→ **WHAT TO PRODUCE**
What lines of the listing below contain the word "plate"? Copy each of them out.

→ **DATA PROVIDED**
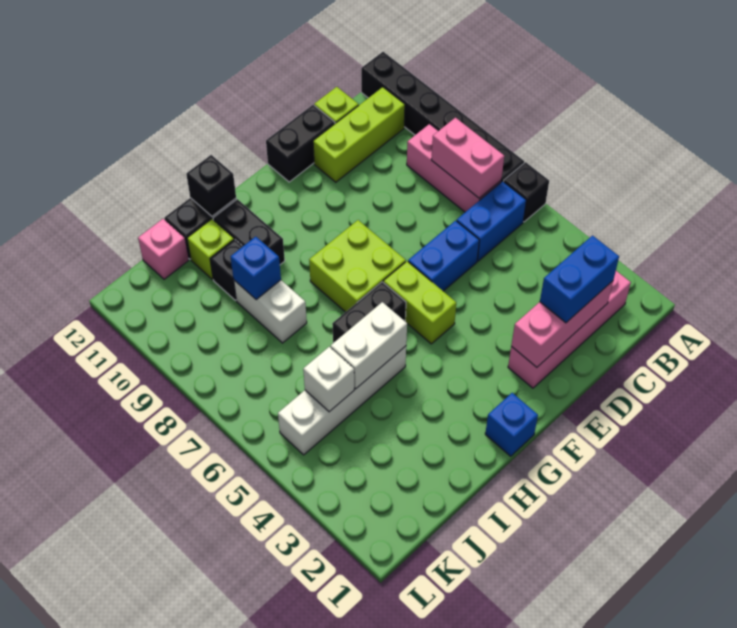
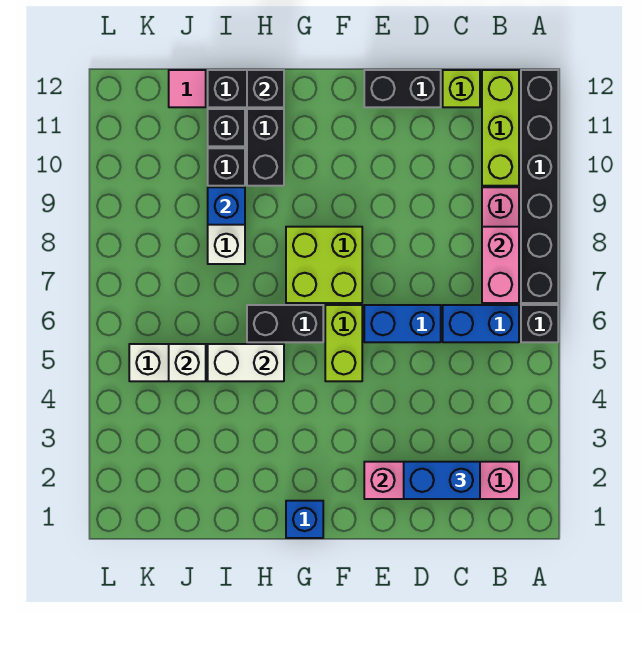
lime 1x3 brick [313,87,405,182] -> lime 1x3 brick turned to [482,70,519,186]
lime 1x1 brick [187,219,234,280] -> black 1x1 brick [208,109,245,146]
pink 1x1 brick [138,219,189,279] -> pink 1x1 tile [169,70,206,107]

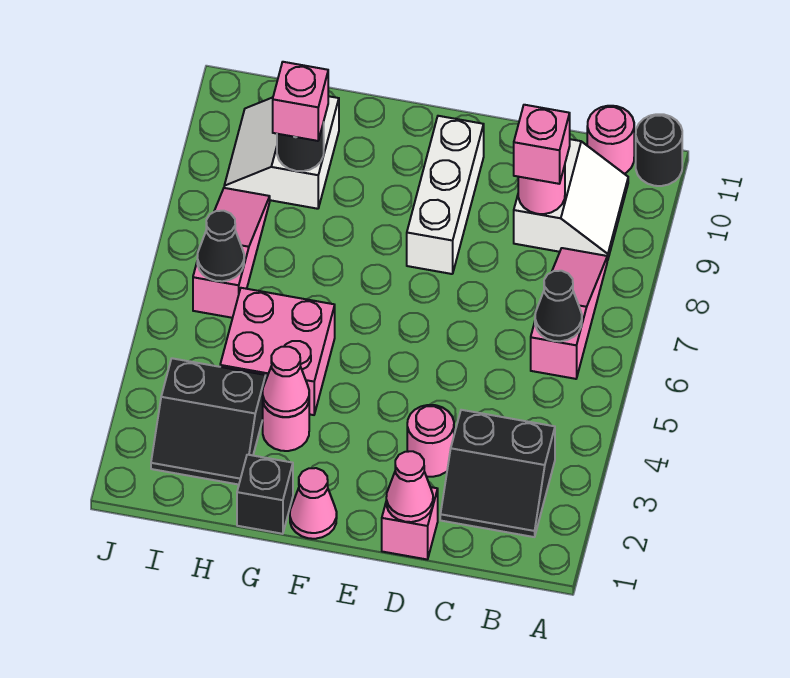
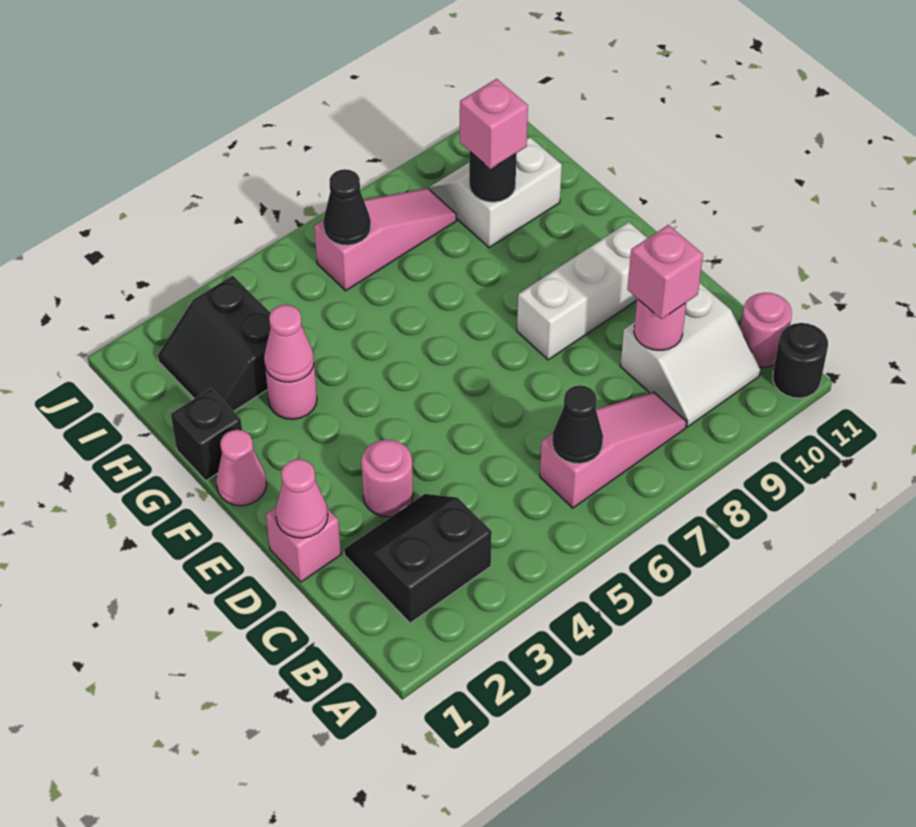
black 2x2 slope [440,410,555,537] -> black 2x2 slope turned to [344,494,492,623]
pink 2x2 brick [220,288,335,415] -> none

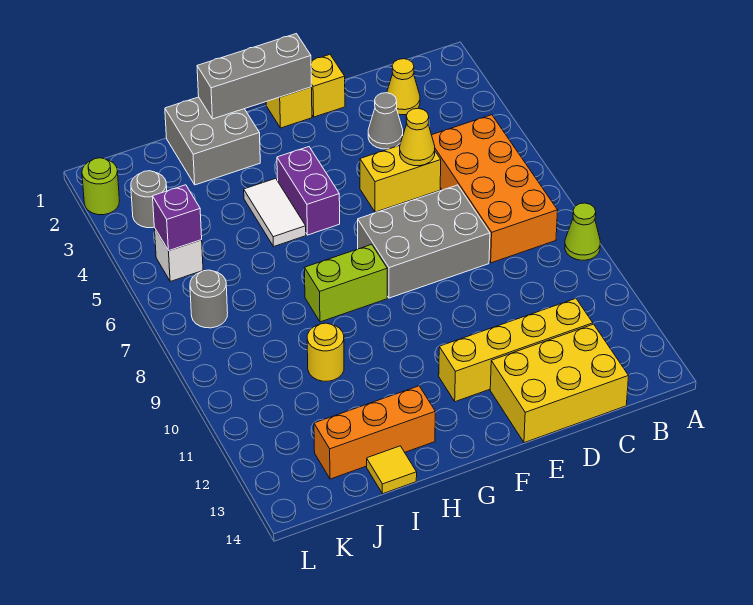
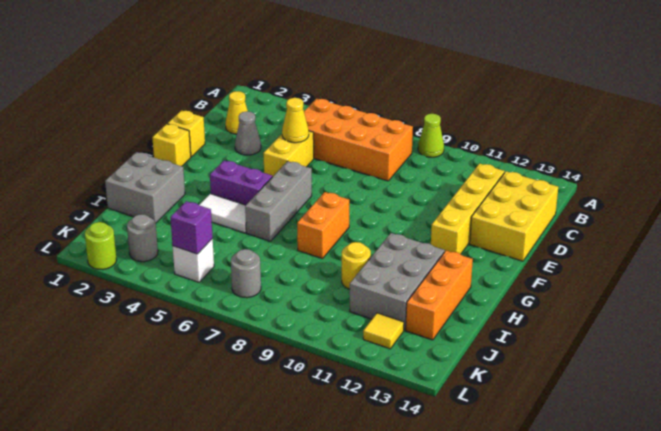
grey 2x3 brick [358,185,490,298] -> grey 2x3 brick moved to [350,233,445,330]
grey 1x3 brick [197,34,311,119] -> grey 1x3 brick moved to [245,161,312,241]
lime 1x2 brick [304,244,387,322] -> orange 1x2 brick [297,192,349,259]
yellow 1x1 tile [367,446,417,494] -> yellow 1x1 tile moved to [363,313,404,349]

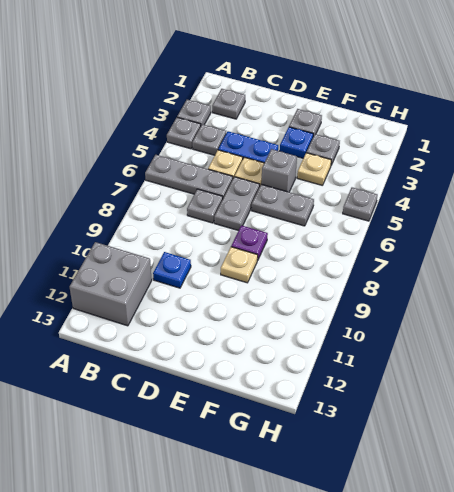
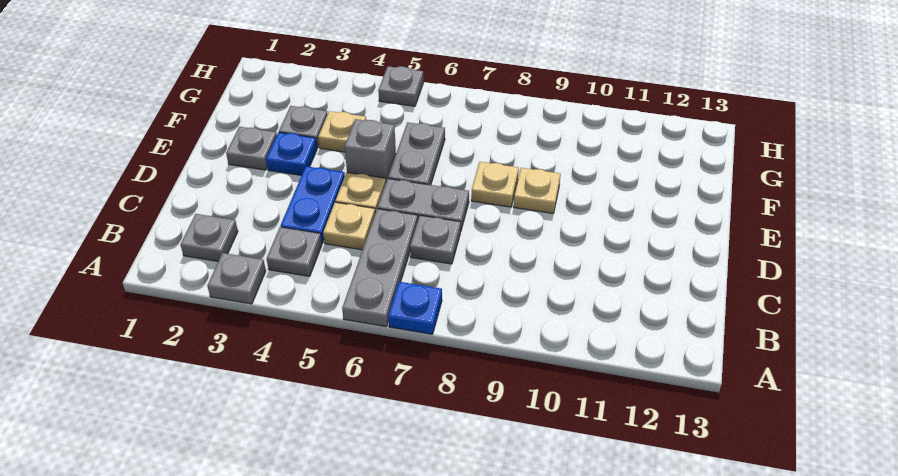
grey 1x1 plate [167,117,201,149] -> none
grey 2x2 brick [70,242,152,326] -> none
blue 1x1 plate [153,252,191,288] -> blue 1x1 plate moved to [388,282,442,334]
purple 1x1 plate [231,225,268,260] -> tan 1x1 plate [471,162,519,207]

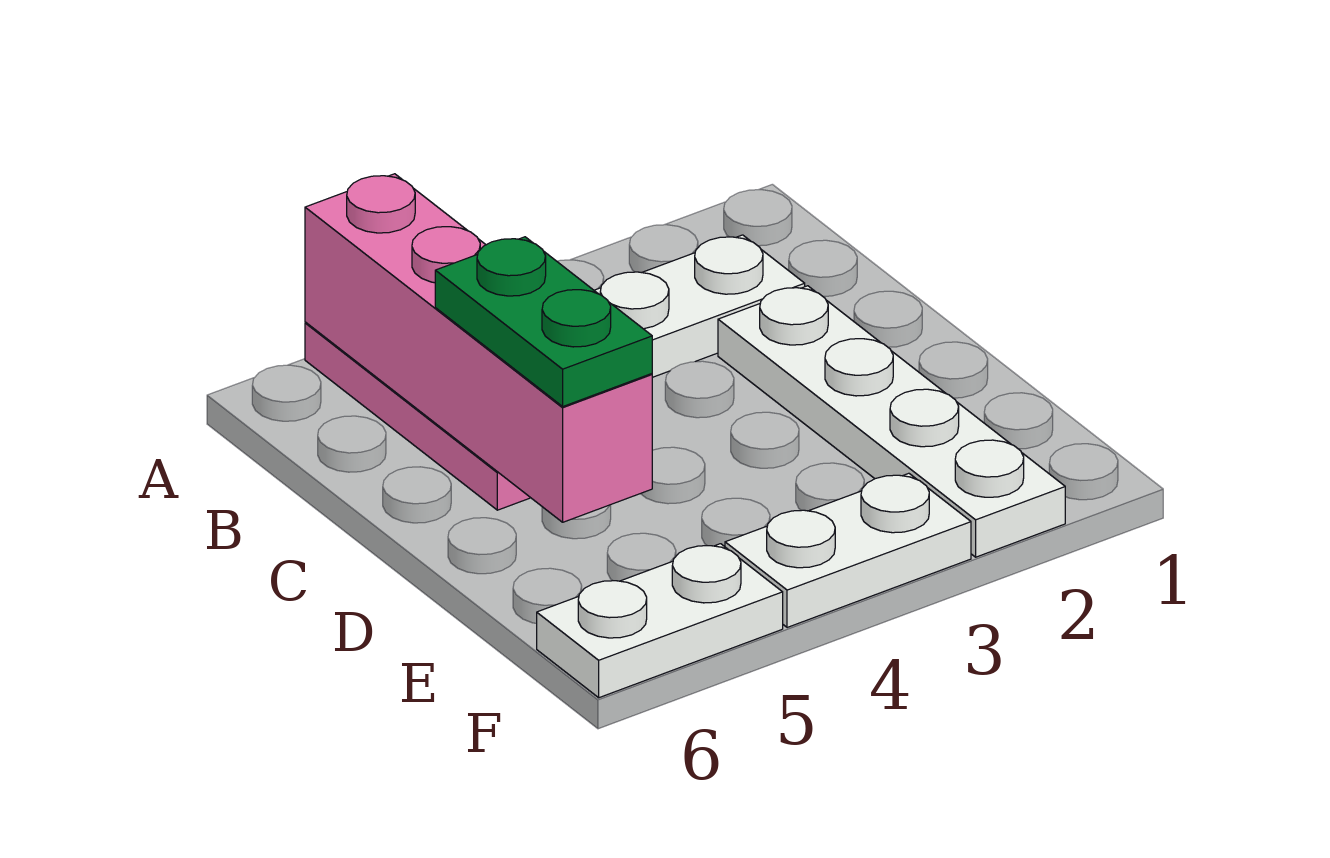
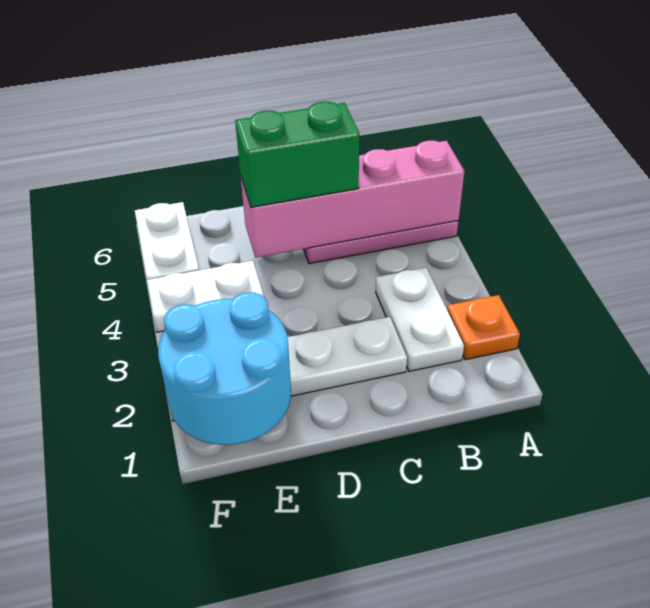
none -> orange 1x1 plate [447,295,520,360]
green 1x2 plate [435,237,652,406] -> green 1x2 brick [235,102,359,207]
none -> cyan 2x2 round brick [158,292,291,445]
white 1x2 plate [725,473,971,628] -> white 1x2 plate turned to [147,261,264,332]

→ **OUTPUT BELOW**
grey 1x1 plate [167,117,201,149] -> none
blue 1x1 plate [153,252,191,288] -> blue 1x1 plate moved to [388,282,442,334]
purple 1x1 plate [231,225,268,260] -> tan 1x1 plate [471,162,519,207]
none -> orange 1x1 plate [447,295,520,360]
green 1x2 plate [435,237,652,406] -> green 1x2 brick [235,102,359,207]
white 1x2 plate [725,473,971,628] -> white 1x2 plate turned to [147,261,264,332]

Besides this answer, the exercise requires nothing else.